== Segment start ==
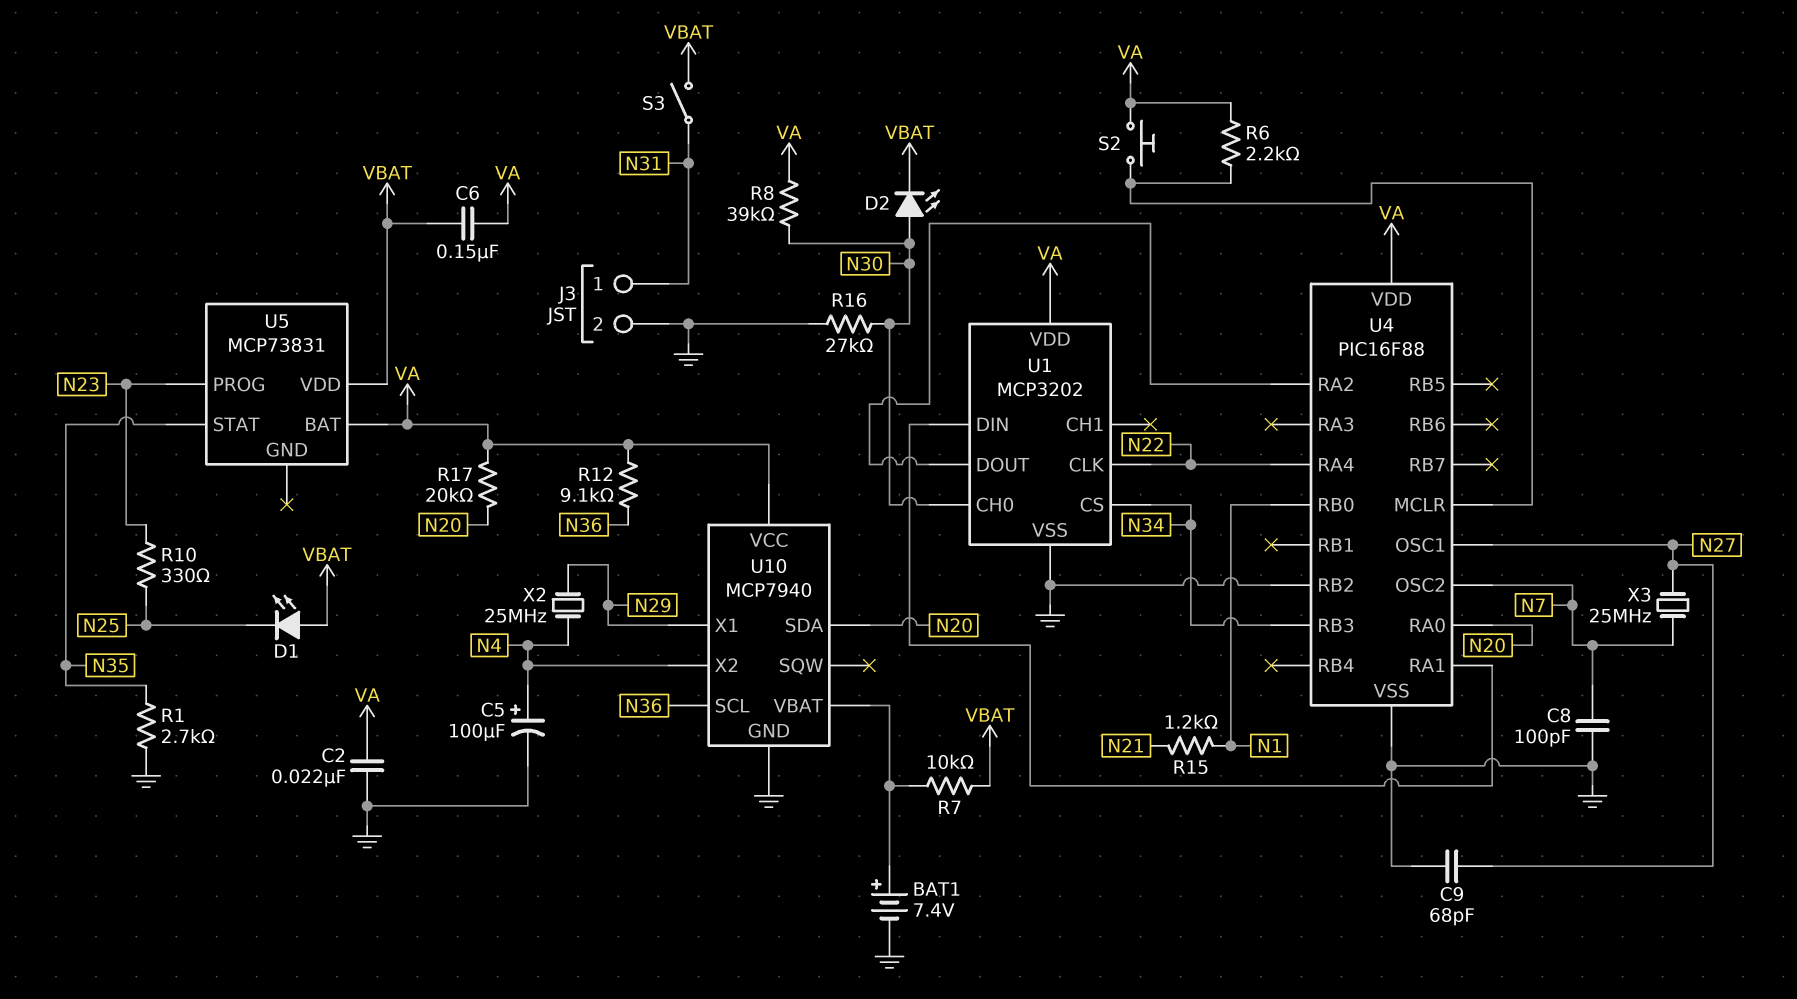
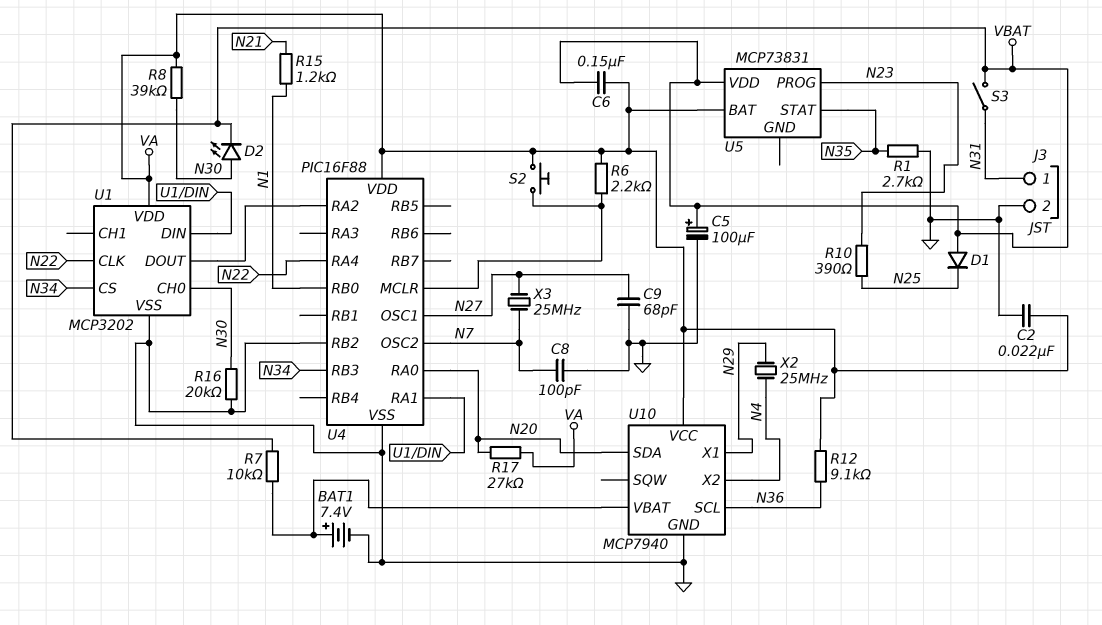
C5: 100uF (plus N4, minus GND) -> 100uF (plus VBAT, minus GND)
D1: LED (A VBAT, K N25) -> diode (A VBAT, K N25)
R10: 330 (N23, N25) -> 390 (N23, N25)
R16: 27k (GND, N30) -> 20k (GND, N30)
R17: 20k (N20, VA) -> 27k (N20, VA)

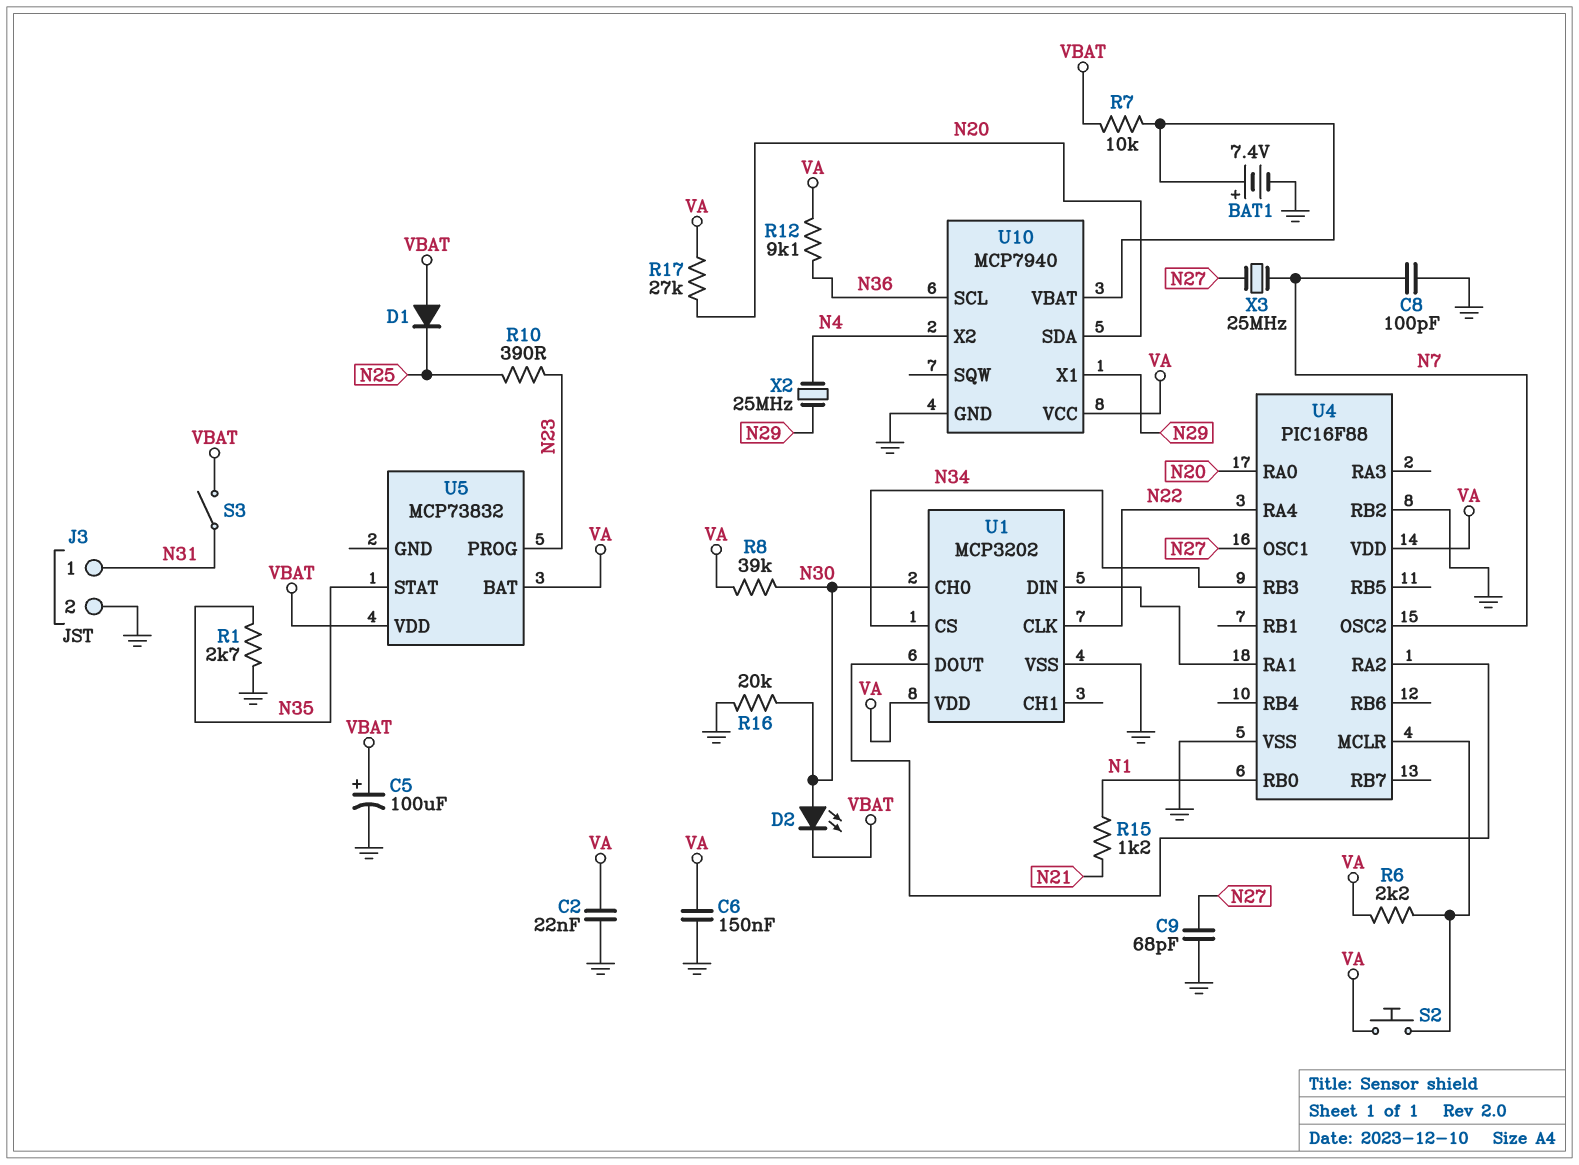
C6: 150nF (VA, VBAT) -> 150nF (GND, VA)
U5: MCP73831 -> MCP73832

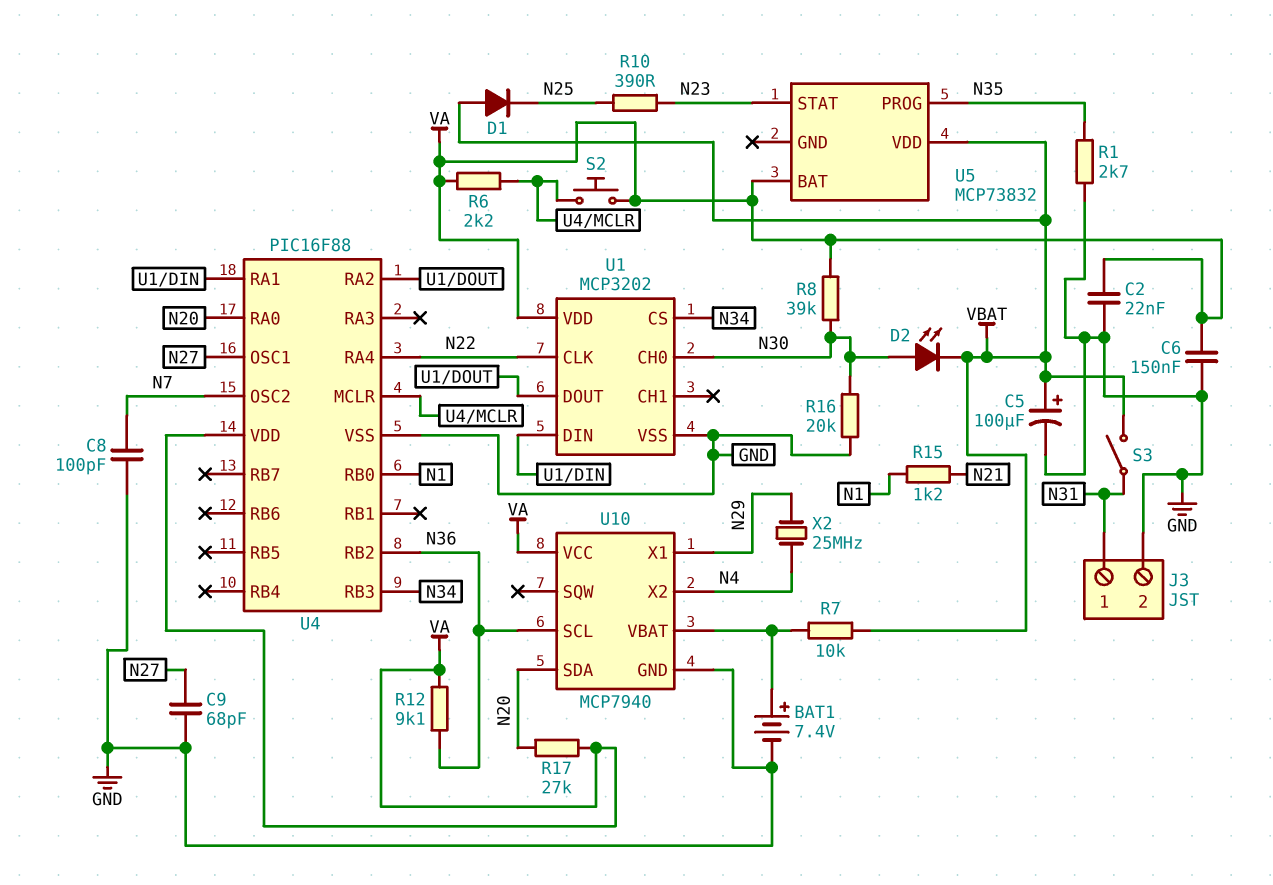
U4 pin RB2: GND -> N36
U5 pin PROG: N23 -> N35
U5 pin STAT: N35 -> N23
X3: 25MHz (N7, N27) -> none

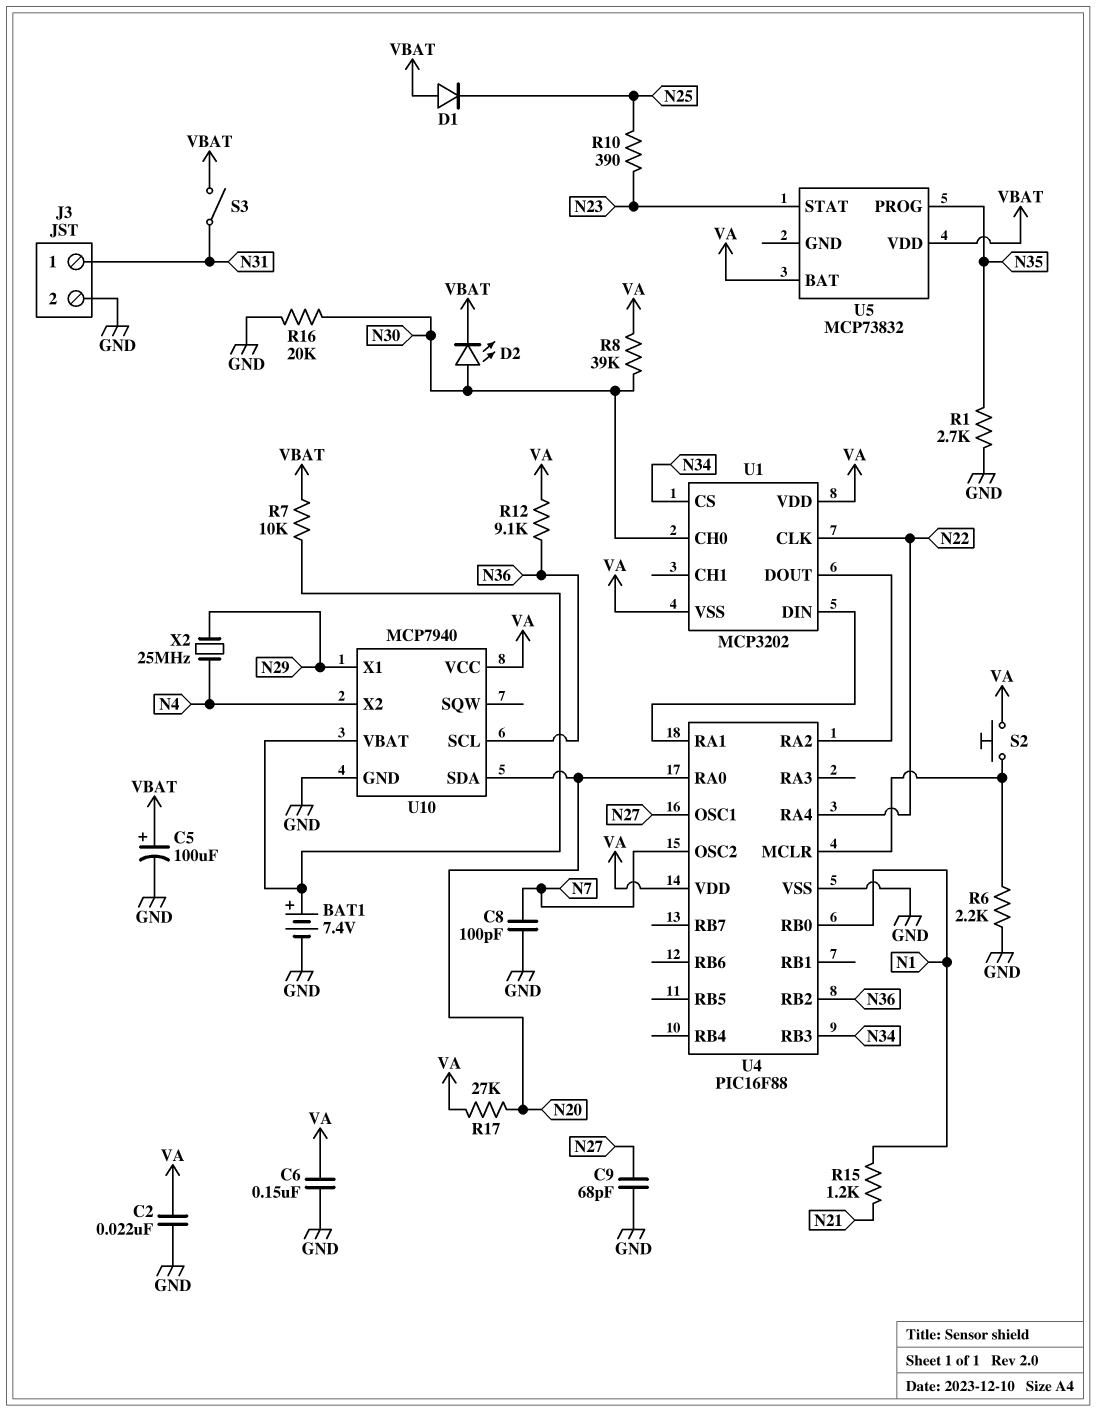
R6: 2.2k (U4/MCLR, VA) -> 2.2k (GND, U4/MCLR)
U1 pin VSS: GND -> VA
== Segment end ==
> **Aim of the exercise**
In the lines above, find each one with "VBAT" and list it.

> **Result of the task**
C5: 100uF (plus N4, minus GND) -> 100uF (plus VBAT, minus GND)
D1: LED (A VBAT, K N25) -> diode (A VBAT, K N25)
C6: 150nF (VA, VBAT) -> 150nF (GND, VA)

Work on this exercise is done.